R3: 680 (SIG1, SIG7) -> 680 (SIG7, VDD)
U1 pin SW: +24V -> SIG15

##########

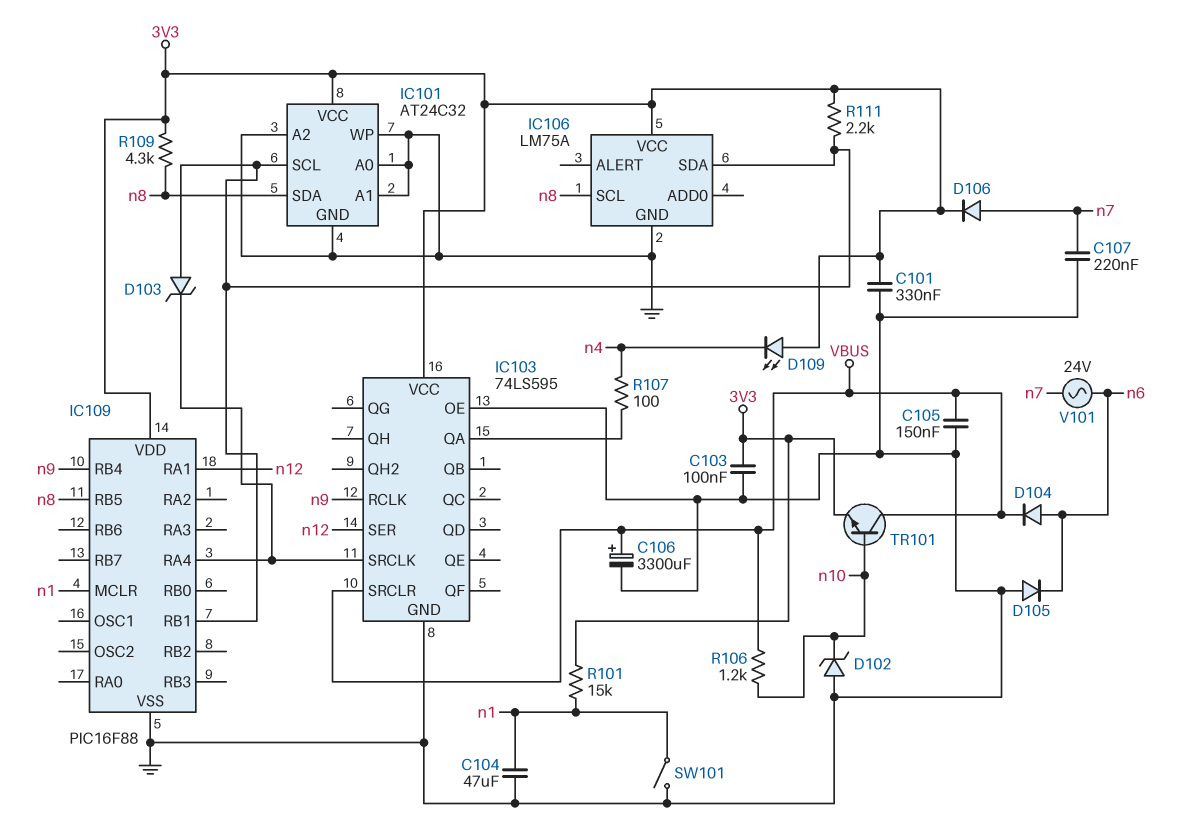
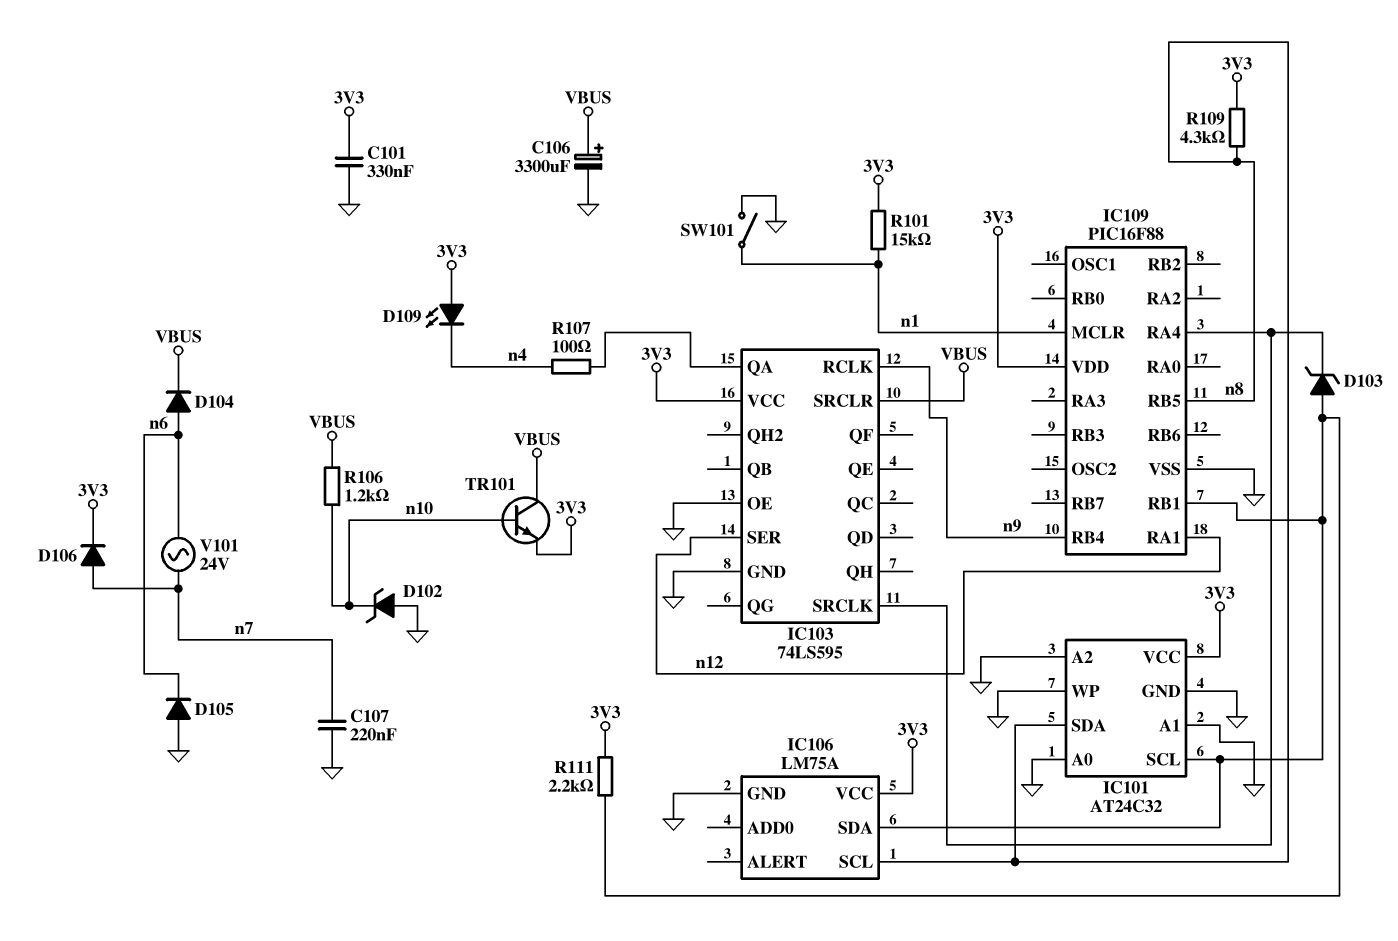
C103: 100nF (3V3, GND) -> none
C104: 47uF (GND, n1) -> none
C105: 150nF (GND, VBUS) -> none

##########

• **EXERCISE GOAL**: Identify every line above with the string "none" in it. Copy those lines.

• **ANSWER SECTION**:
C103: 100nF (3V3, GND) -> none
C104: 47uF (GND, n1) -> none
C105: 150nF (GND, VBUS) -> none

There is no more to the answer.